Exercise description:
Each line of the records below that holds "stick" should be returned.

(Extracted material)

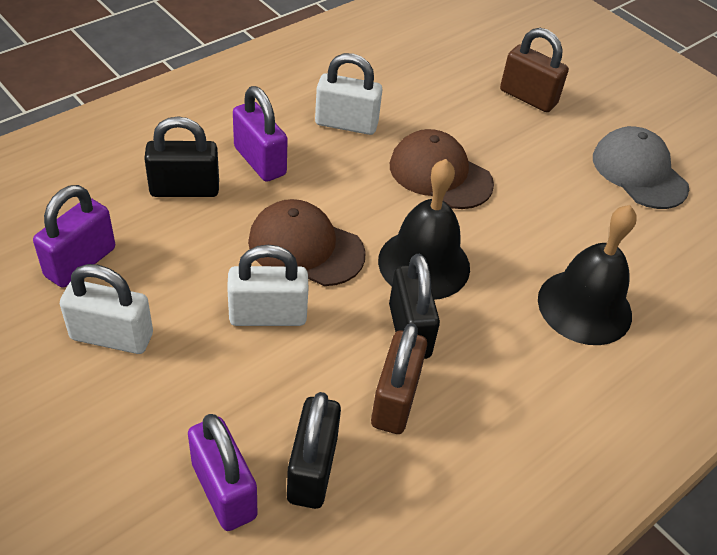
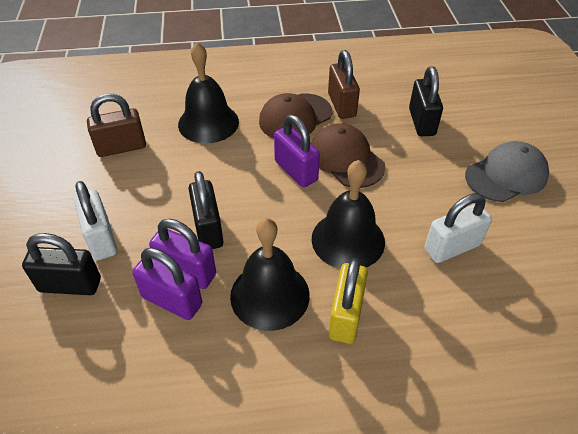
black bell: 2 -> 3
white padlock: 3 -> 2
yellow padlock: 0 -> 1

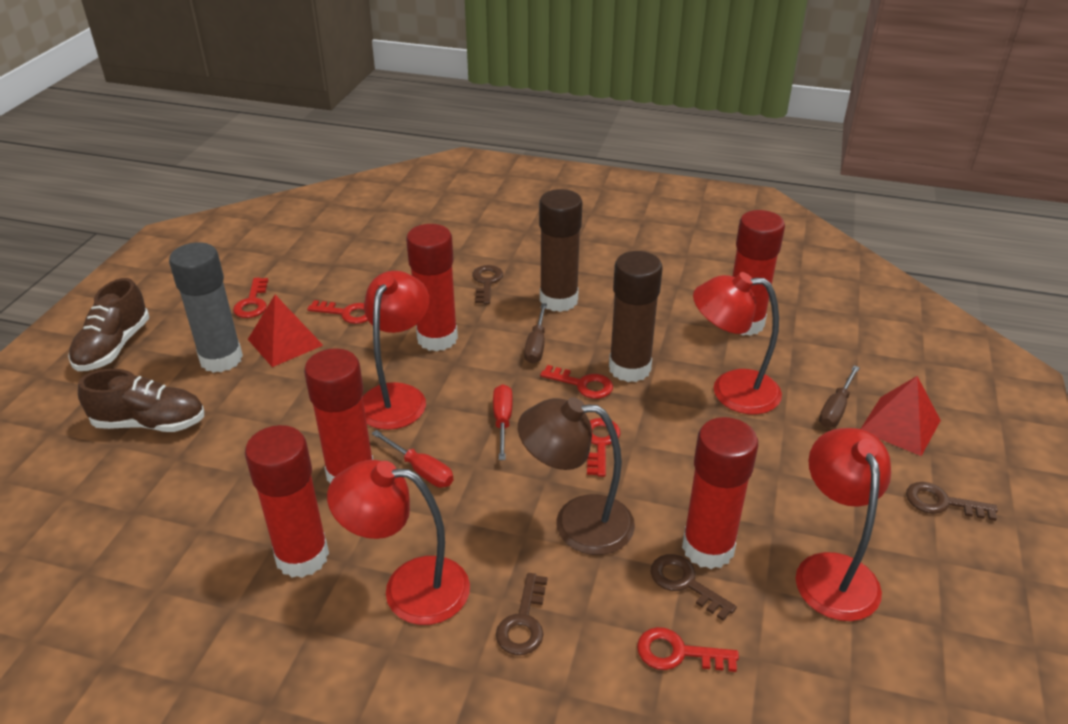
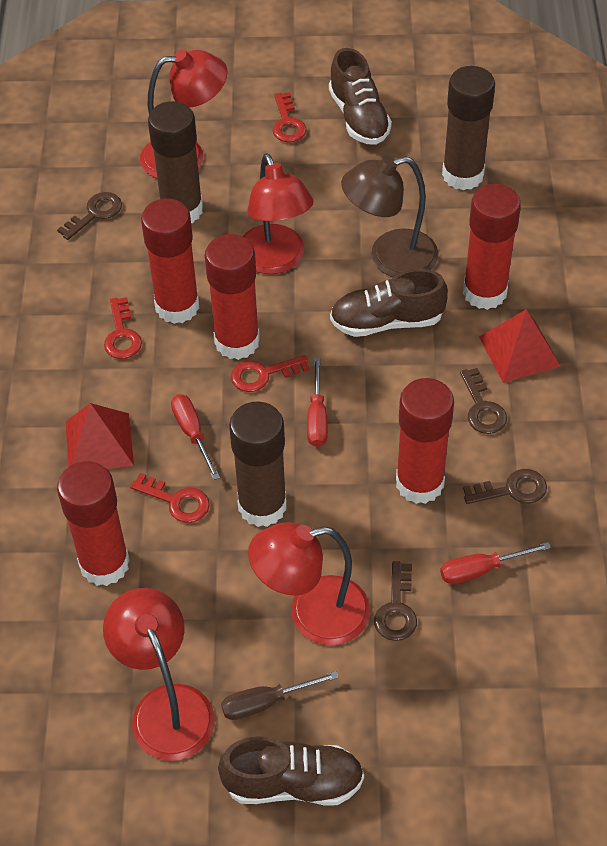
brown glue stick: 2 -> 3
brown screwdriver: 2 -> 1
brown shoe: 2 -> 3
grey glue stick: 1 -> 0
red key: 5 -> 4
red screwdriver: 2 -> 3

(End Extracted material)

Expected answer:
brown glue stick: 2 -> 3
grey glue stick: 1 -> 0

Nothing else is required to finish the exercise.